### What is being asked:
How many lines below hold the string "lime"? Report that number alone.

### Provided material:
◇ ◇ ◇ ◇ ◇ ◇ ◇
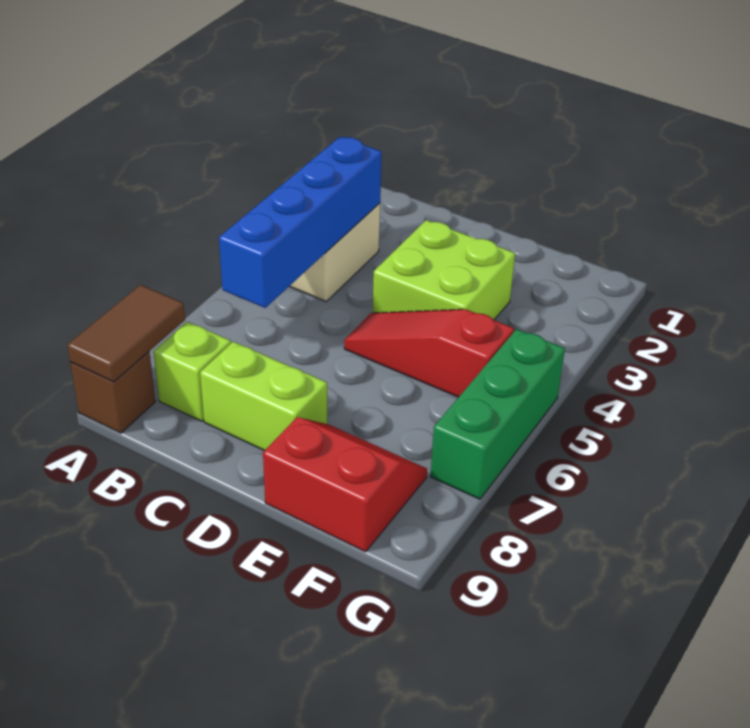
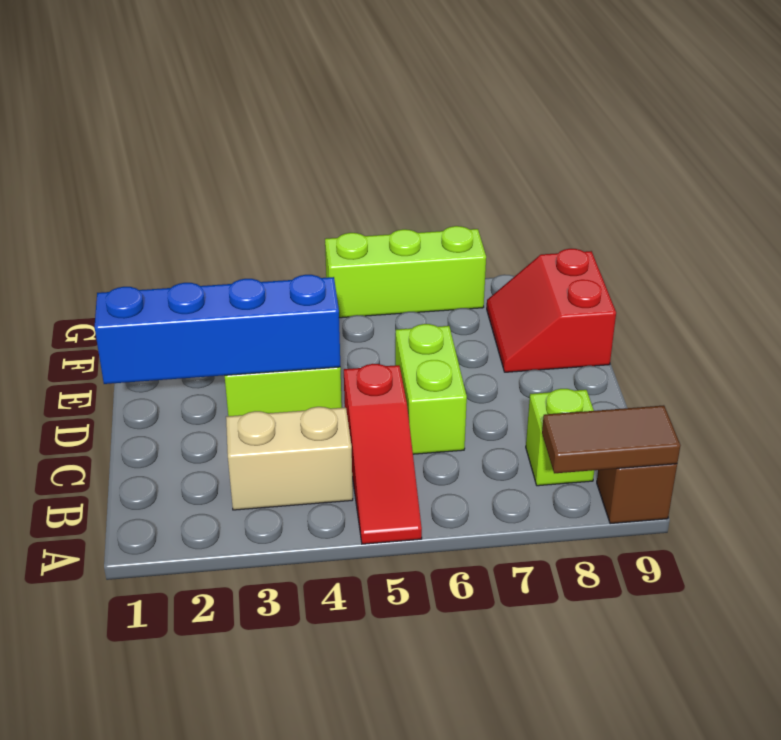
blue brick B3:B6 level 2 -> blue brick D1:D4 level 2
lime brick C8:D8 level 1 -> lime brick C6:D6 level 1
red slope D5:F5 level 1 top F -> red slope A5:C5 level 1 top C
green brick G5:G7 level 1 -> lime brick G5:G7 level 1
◇ ◇ ◇ ◇ ◇ ◇ ◇
### Your solution:
2